Exercise material:

☆ ☆ ☆ ☆ ☆ ☆ ☆

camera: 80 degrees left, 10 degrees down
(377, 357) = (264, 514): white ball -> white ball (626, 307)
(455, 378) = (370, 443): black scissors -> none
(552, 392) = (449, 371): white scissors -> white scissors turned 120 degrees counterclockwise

☆ ☆ ☆ ☆ ☆ ☆ ☆

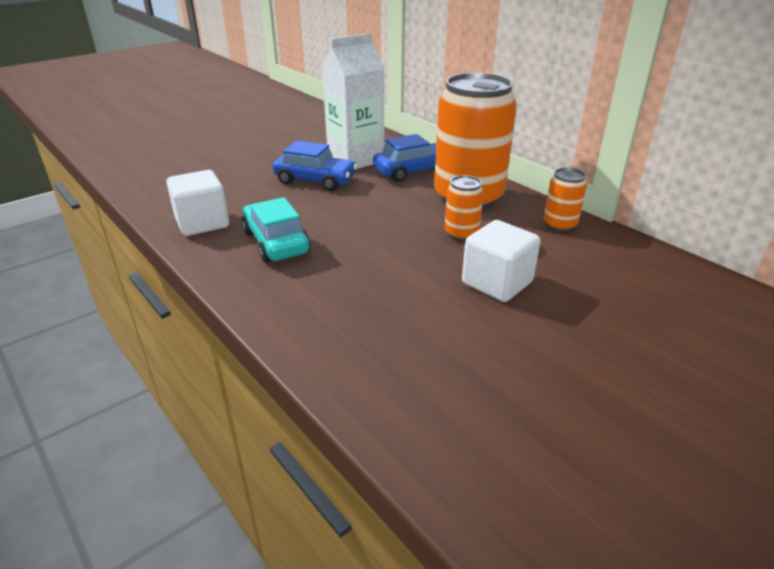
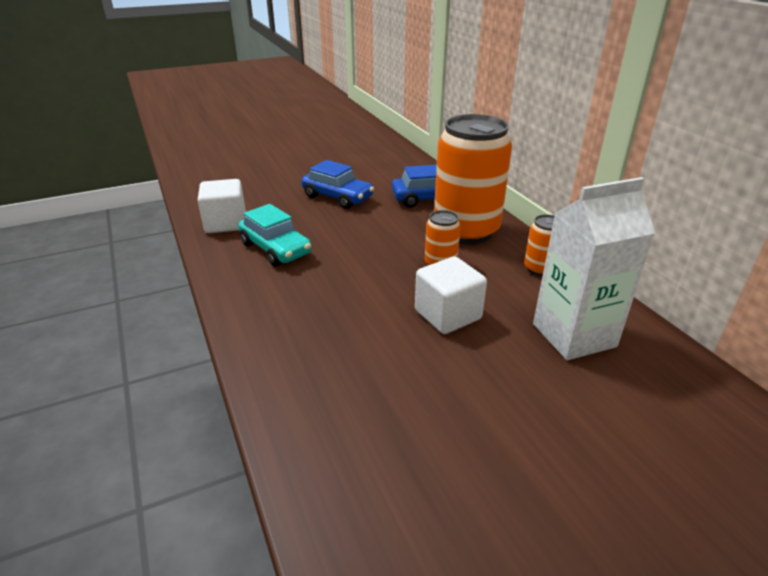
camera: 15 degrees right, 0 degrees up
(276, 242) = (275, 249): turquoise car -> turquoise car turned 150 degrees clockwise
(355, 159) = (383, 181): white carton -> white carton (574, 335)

☆ ☆ ☆ ☆ ☆ ☆ ☆

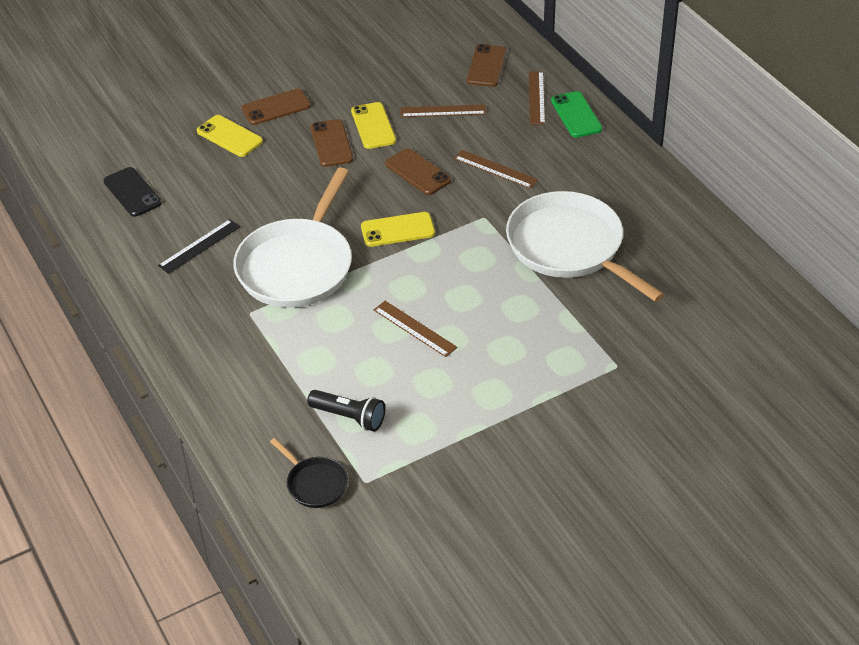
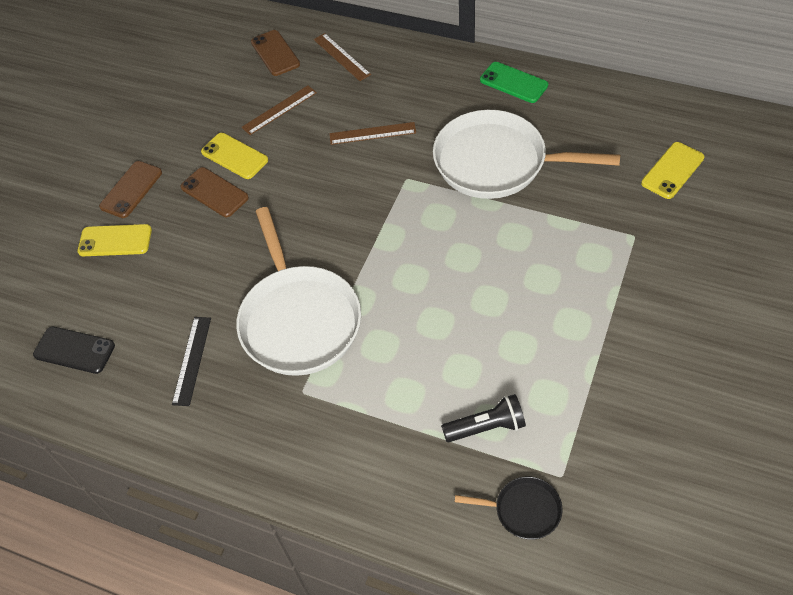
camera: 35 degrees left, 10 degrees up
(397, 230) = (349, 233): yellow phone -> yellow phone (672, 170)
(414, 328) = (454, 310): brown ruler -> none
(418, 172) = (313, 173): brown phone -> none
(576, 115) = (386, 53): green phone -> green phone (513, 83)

☆ ☆ ☆ ☆ ☆ ☆ ☆

What you will do: Copy out the range of lines above starting at the line with "(455, 378) = (370, 443): black" and ending at the line with "(552, 392) = (449, 371): white", exactly and including both.

Solution:
(455, 378) = (370, 443): black scissors -> none
(552, 392) = (449, 371): white scissors -> white scissors turned 120 degrees counterclockwise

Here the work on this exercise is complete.